Work request =>
For each entry, repeat the text exactly and omit any picture it holds.

##############################

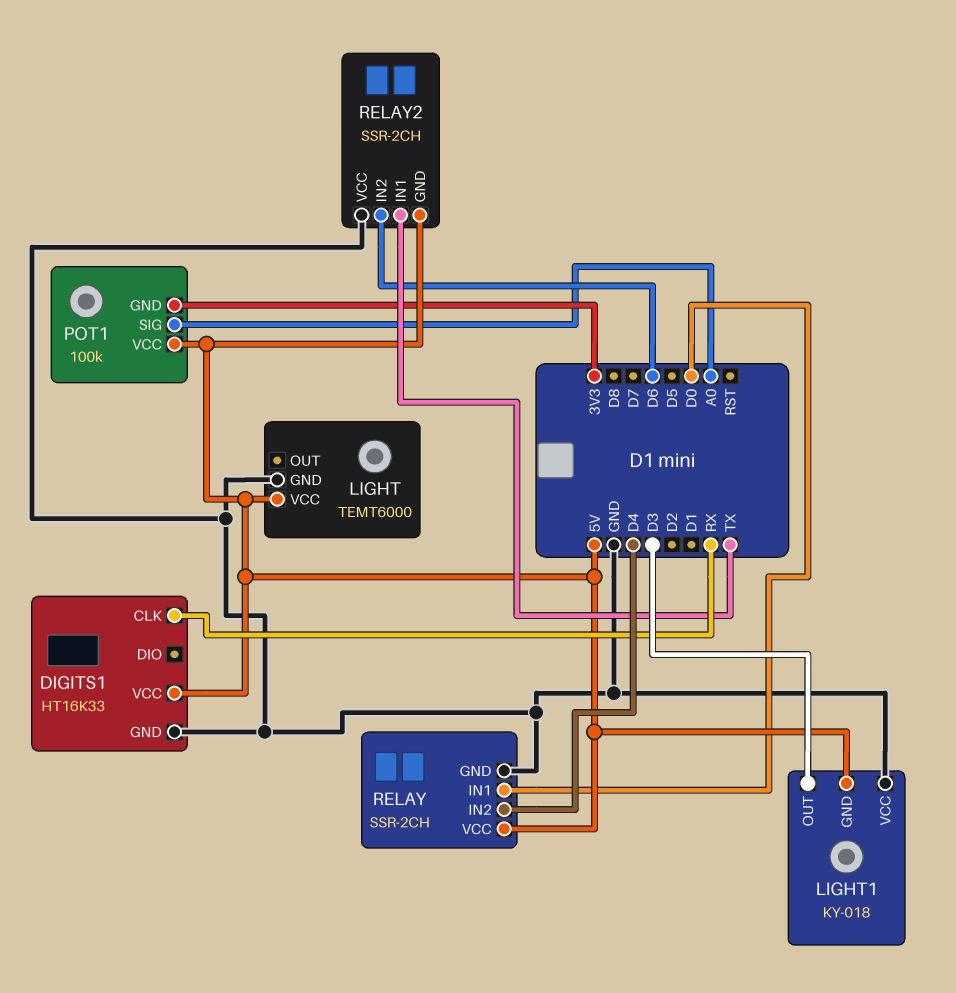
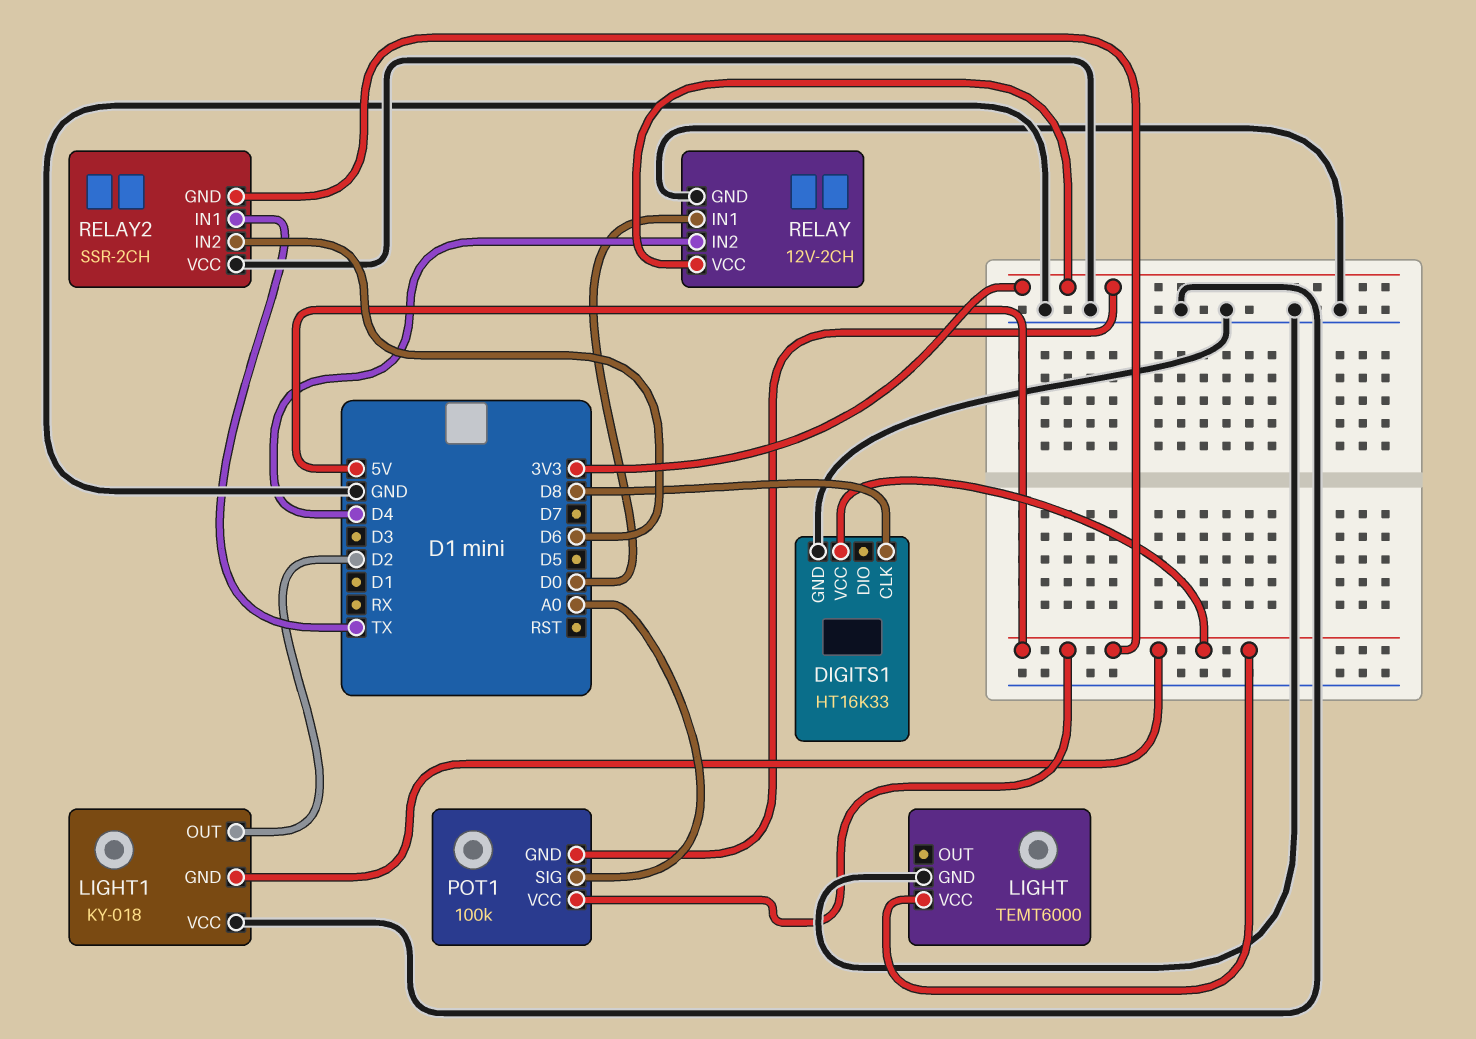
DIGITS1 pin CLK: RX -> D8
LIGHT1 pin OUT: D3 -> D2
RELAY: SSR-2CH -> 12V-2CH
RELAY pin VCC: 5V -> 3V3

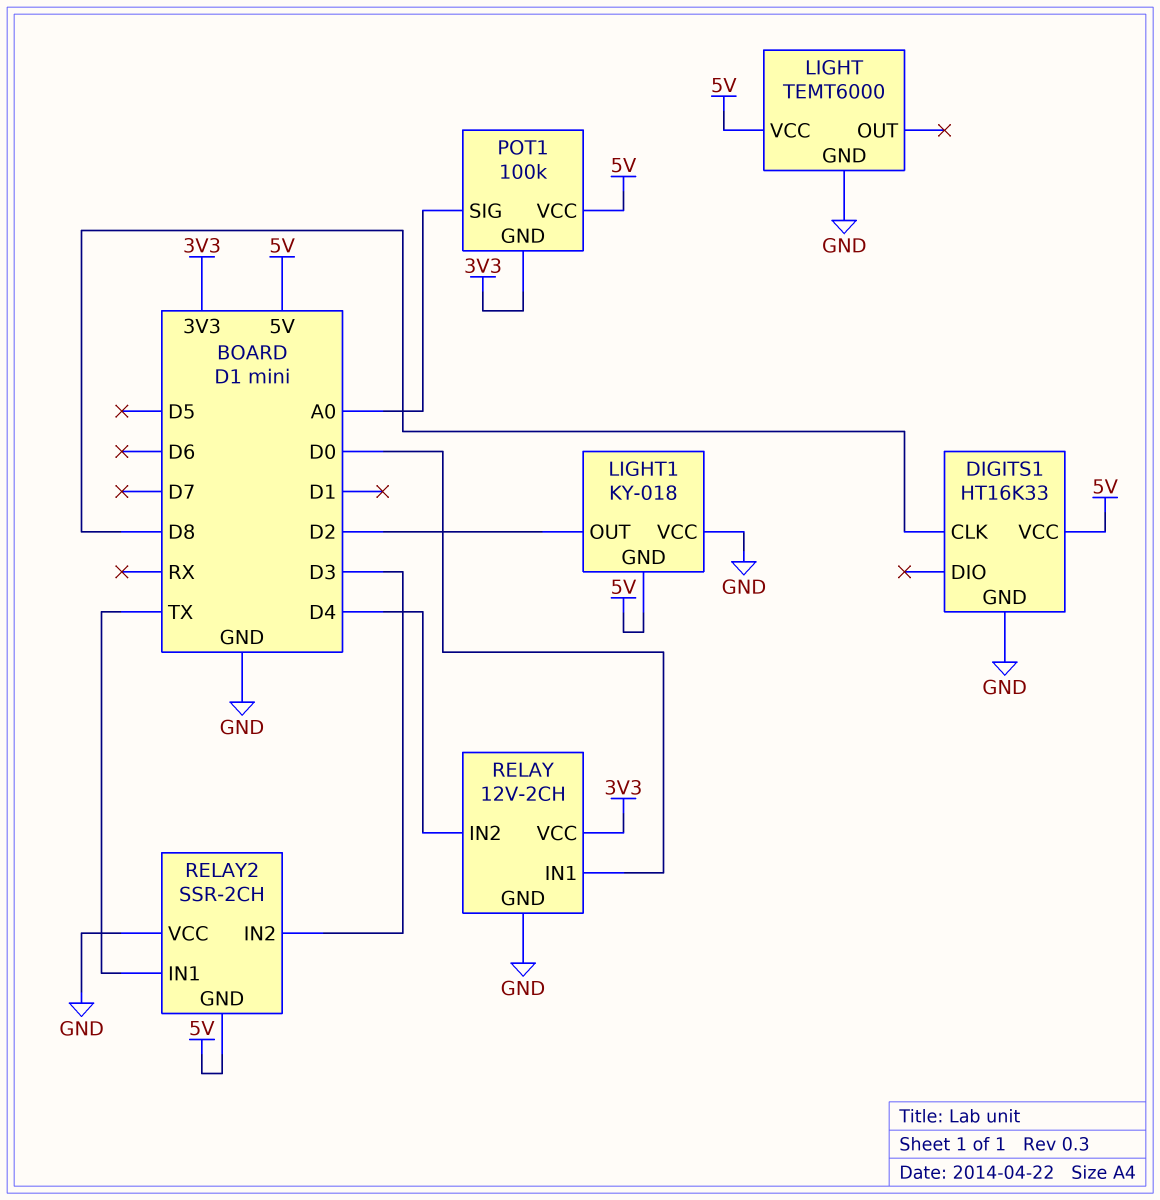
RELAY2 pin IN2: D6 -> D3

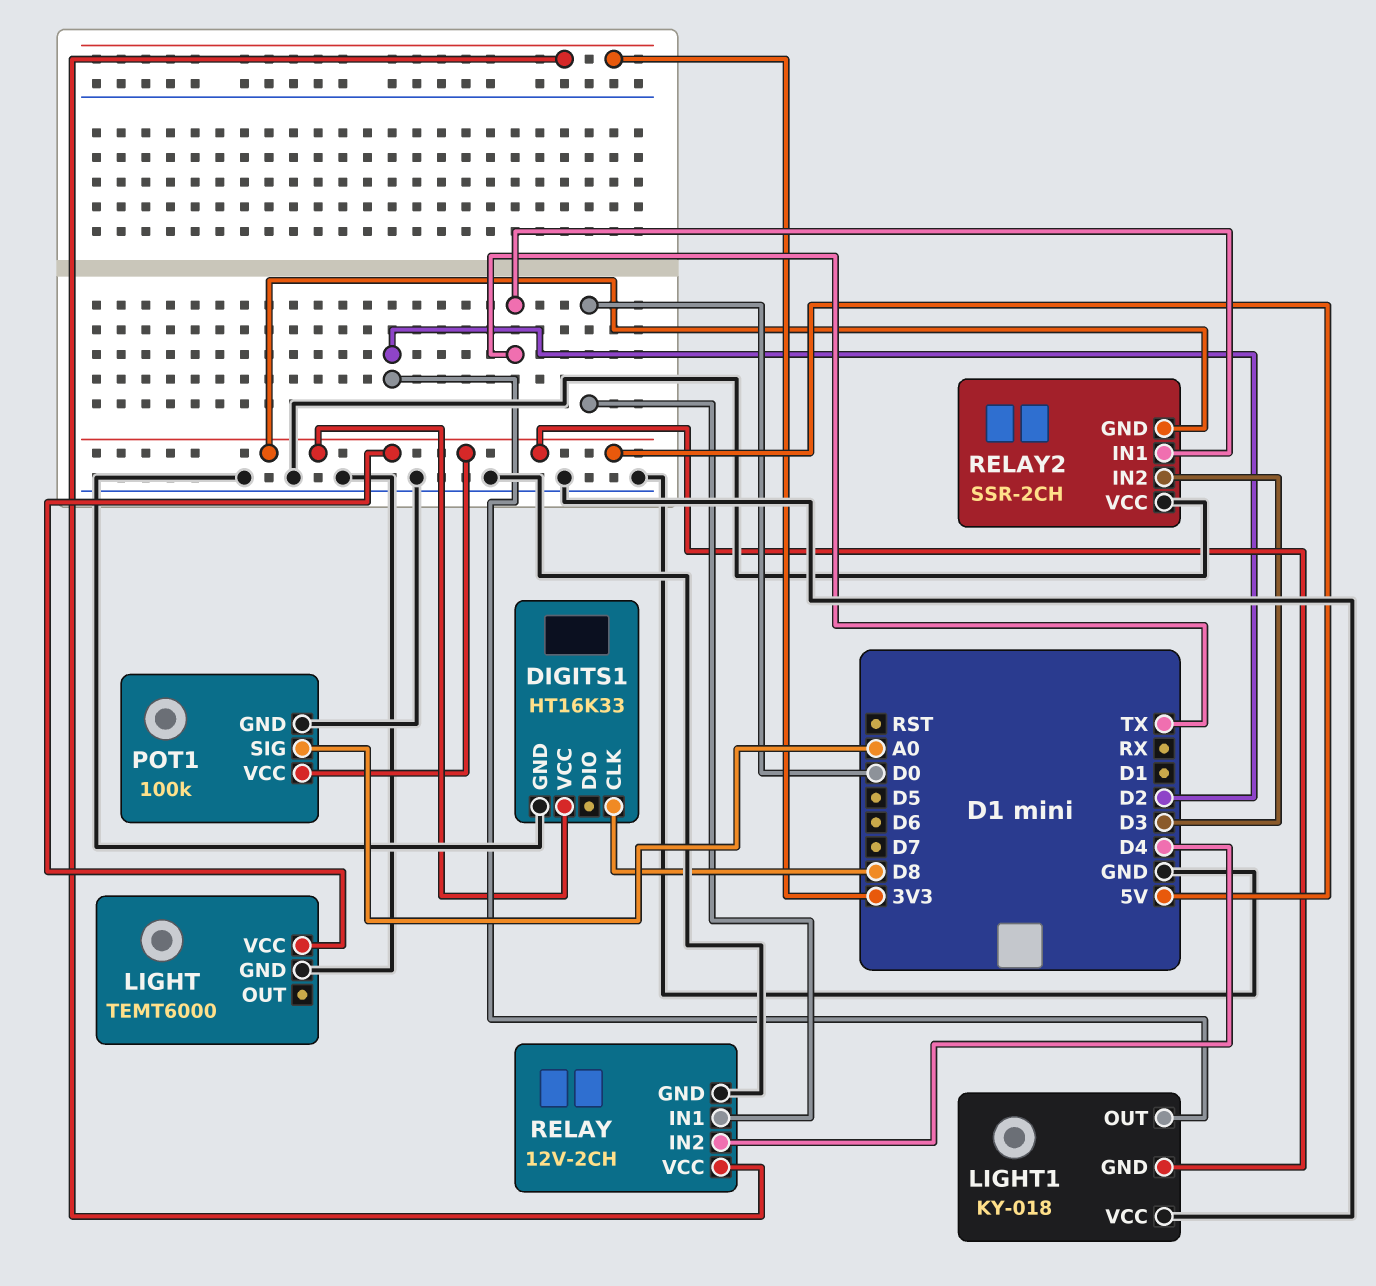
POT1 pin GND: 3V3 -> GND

##############################

Task response =>
DIGITS1 pin CLK: RX -> D8
LIGHT1 pin OUT: D3 -> D2
RELAY: SSR-2CH -> 12V-2CH
RELAY pin VCC: 5V -> 3V3

RELAY2 pin IN2: D6 -> D3

POT1 pin GND: 3V3 -> GND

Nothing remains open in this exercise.